◆ Problem details ◆
Go through the records and restate them word for word, omitting images.

◆ Material shown ◆
◇ ◇ ◇ ◇ ◇
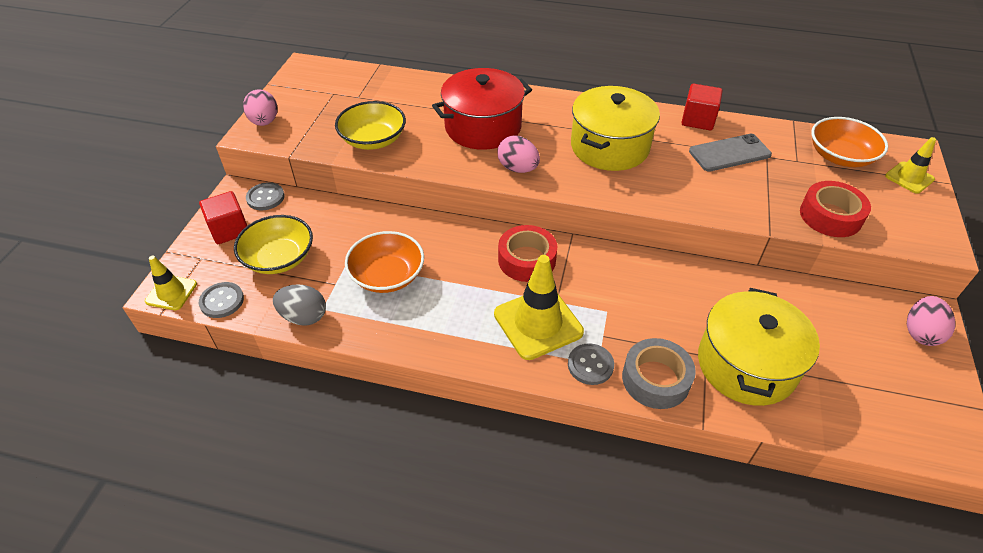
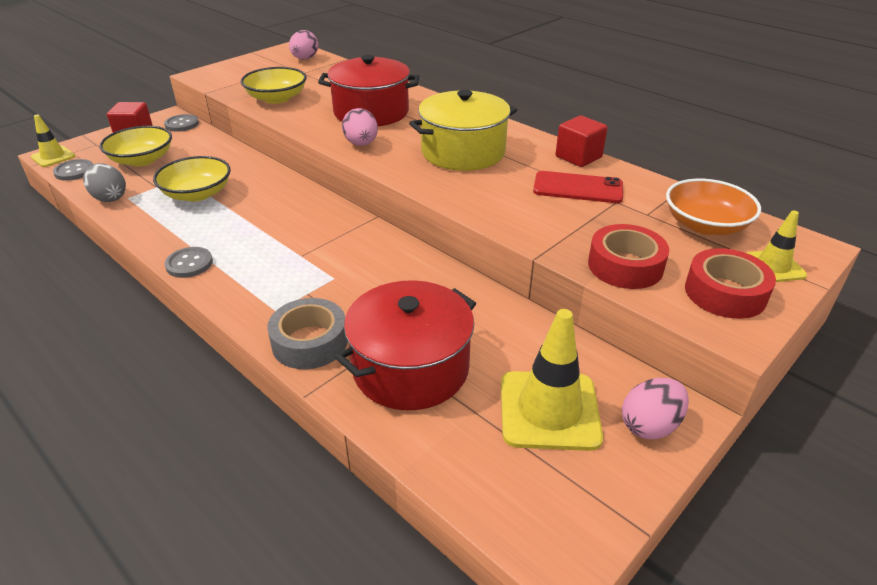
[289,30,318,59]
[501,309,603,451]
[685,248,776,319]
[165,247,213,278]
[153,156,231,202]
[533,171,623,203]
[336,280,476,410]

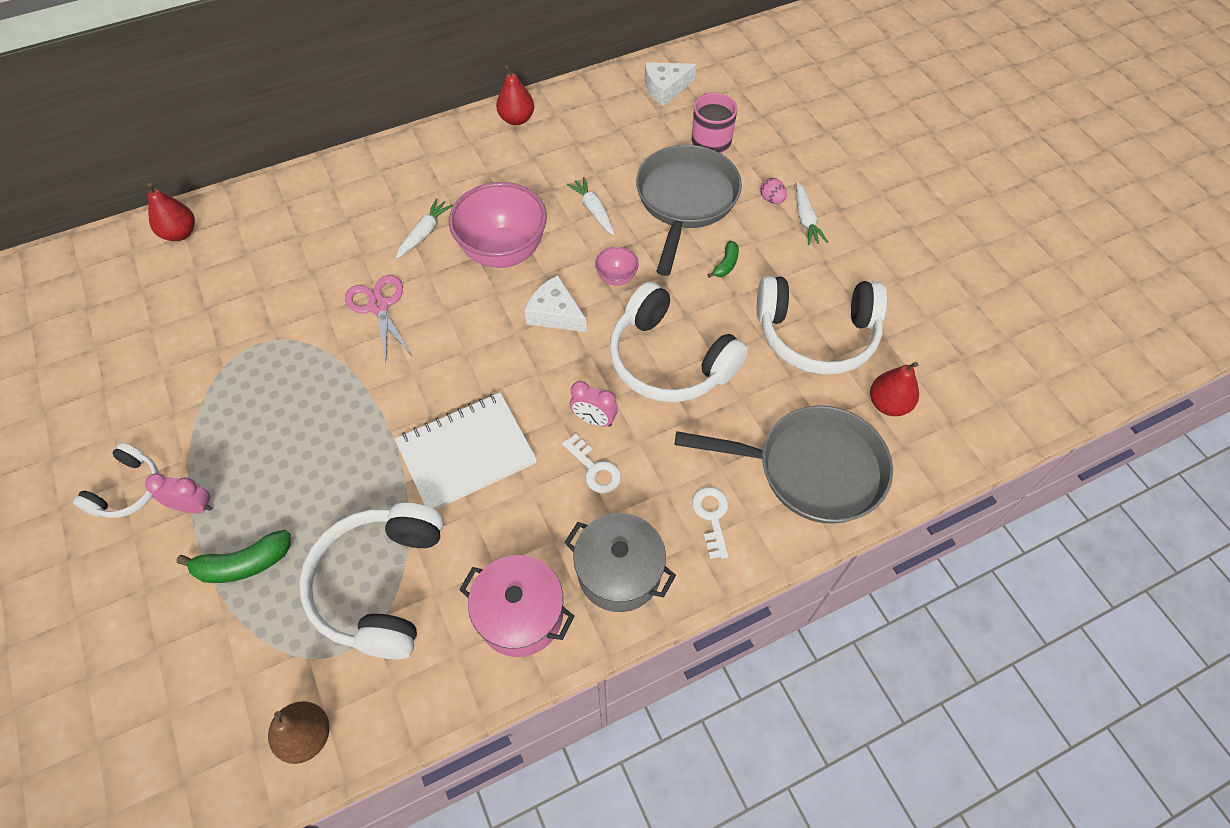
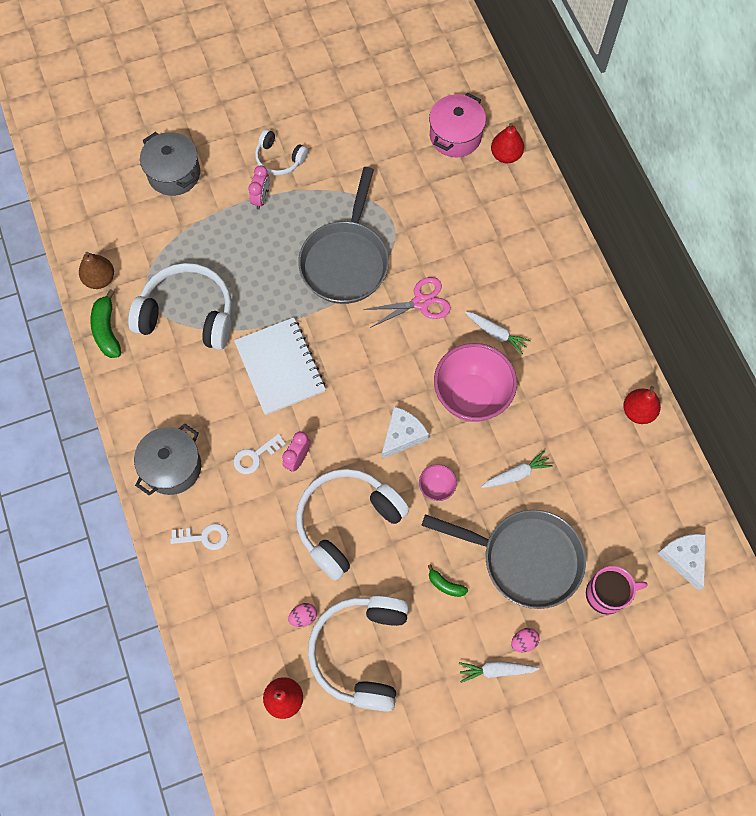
[140,132,200,196]
[288,603,317,627]
[90,289,121,358]
[429,93,486,157]
[298,167,389,304]

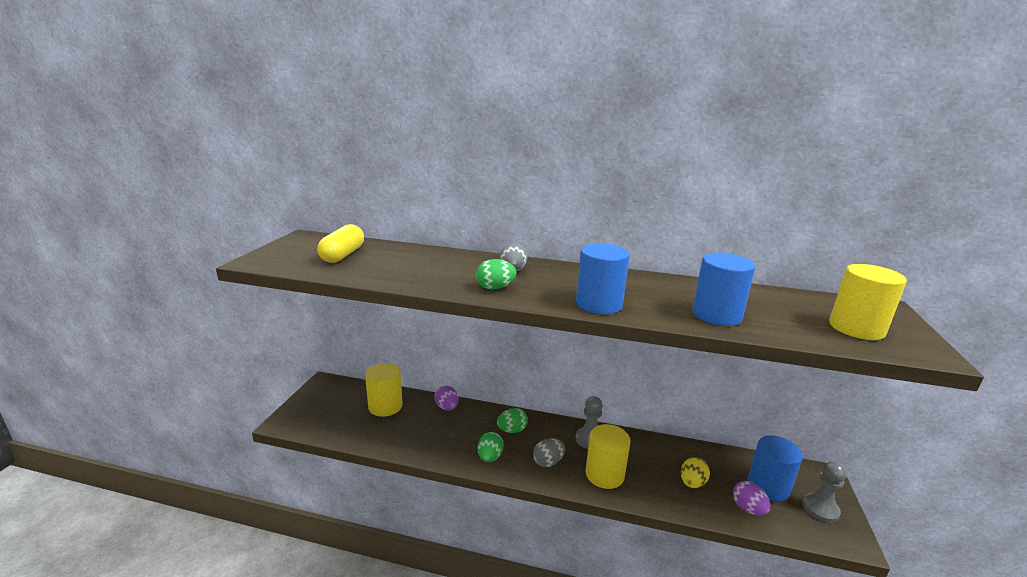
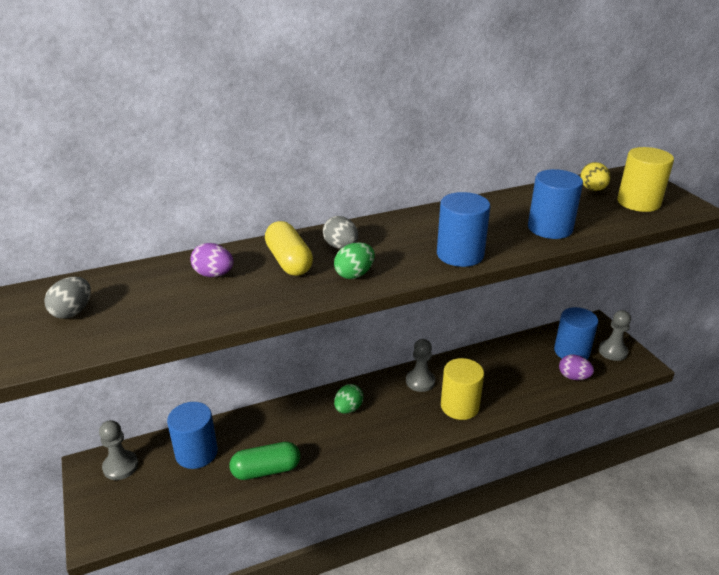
[477,432,504,462] (first image)
[99,420,138,480]
[230,442,300,480]
[265,221,313,276]
[190,243,234,277]
[44,277,91,319]
[580,162,610,191]
[167,402,218,469]

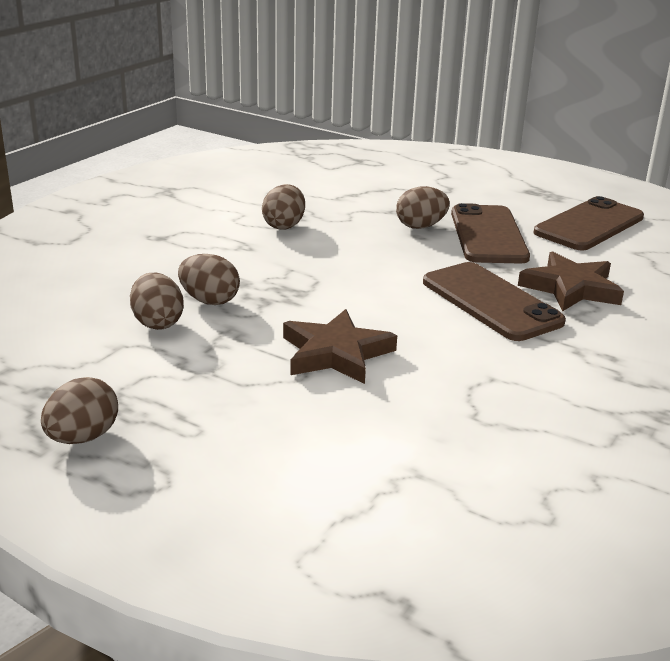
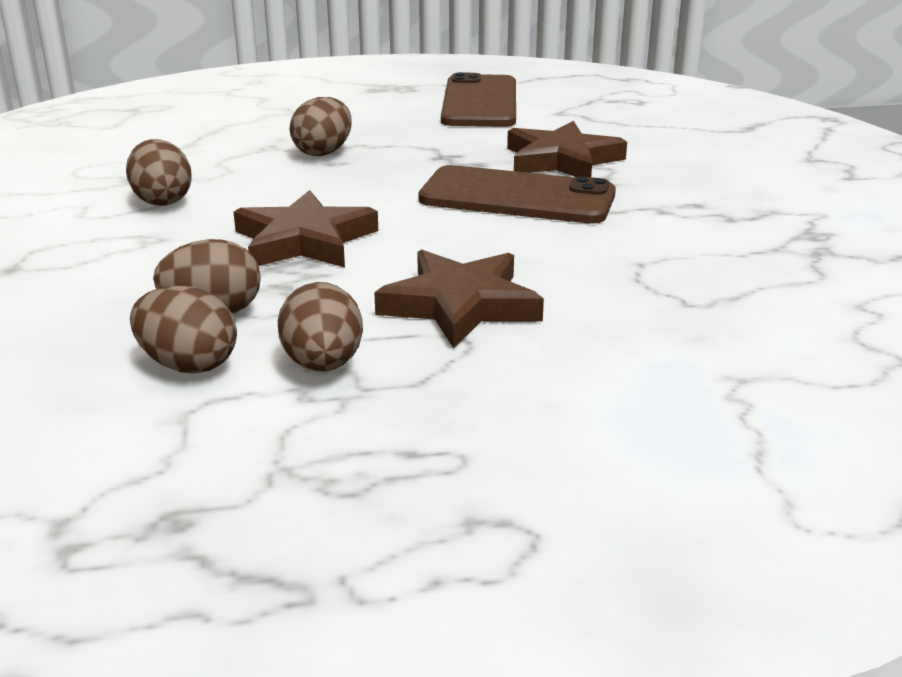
[451,203,530,264] (first image)
[234,190,378,267]
[278,282,363,372]

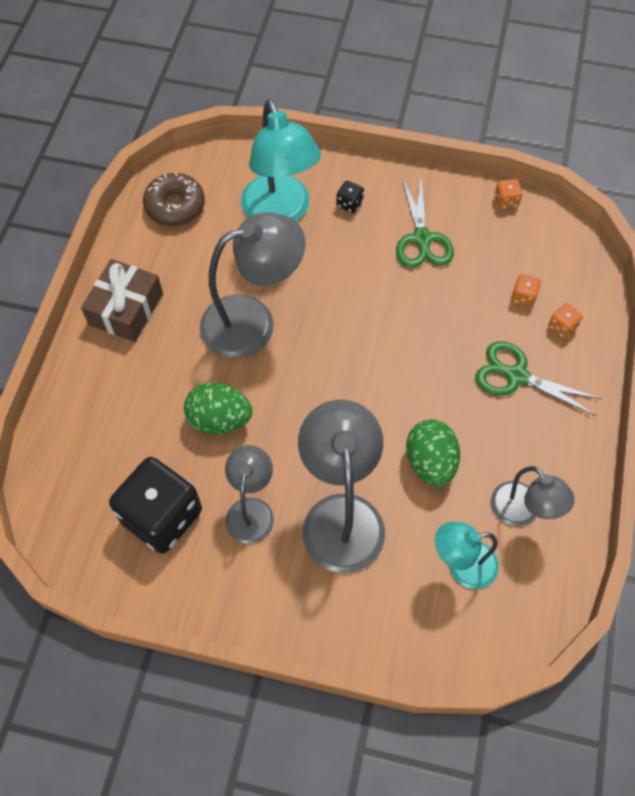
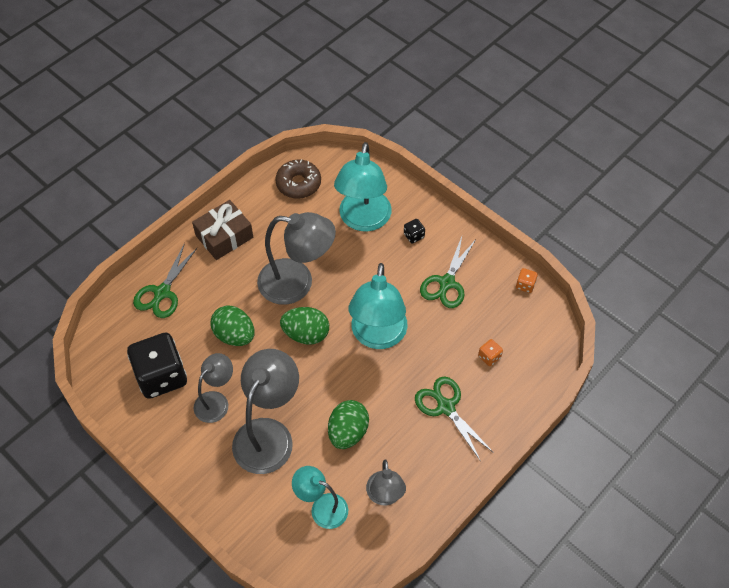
[548,303,583,339] (first image)
[133,243,198,318]
[280,307,329,345]
[349,263,408,349]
◇ ◇ ◇ ◇ ◇
◆ Exercise result ◆
[289,30,318,59]
[501,309,603,451]
[685,248,776,319]
[165,247,213,278]
[153,156,231,202]
[533,171,623,203]
[336,280,476,410]

[140,132,200,196]
[288,603,317,627]
[90,289,121,358]
[429,93,486,157]
[298,167,389,304]

[477,432,504,462] (first image)
[99,420,138,480]
[230,442,300,480]
[265,221,313,276]
[190,243,234,277]
[44,277,91,319]
[580,162,610,191]
[167,402,218,469]

[451,203,530,264] (first image)
[234,190,378,267]
[278,282,363,372]

[548,303,583,339] (first image)
[133,243,198,318]
[280,307,329,345]
[349,263,408,349]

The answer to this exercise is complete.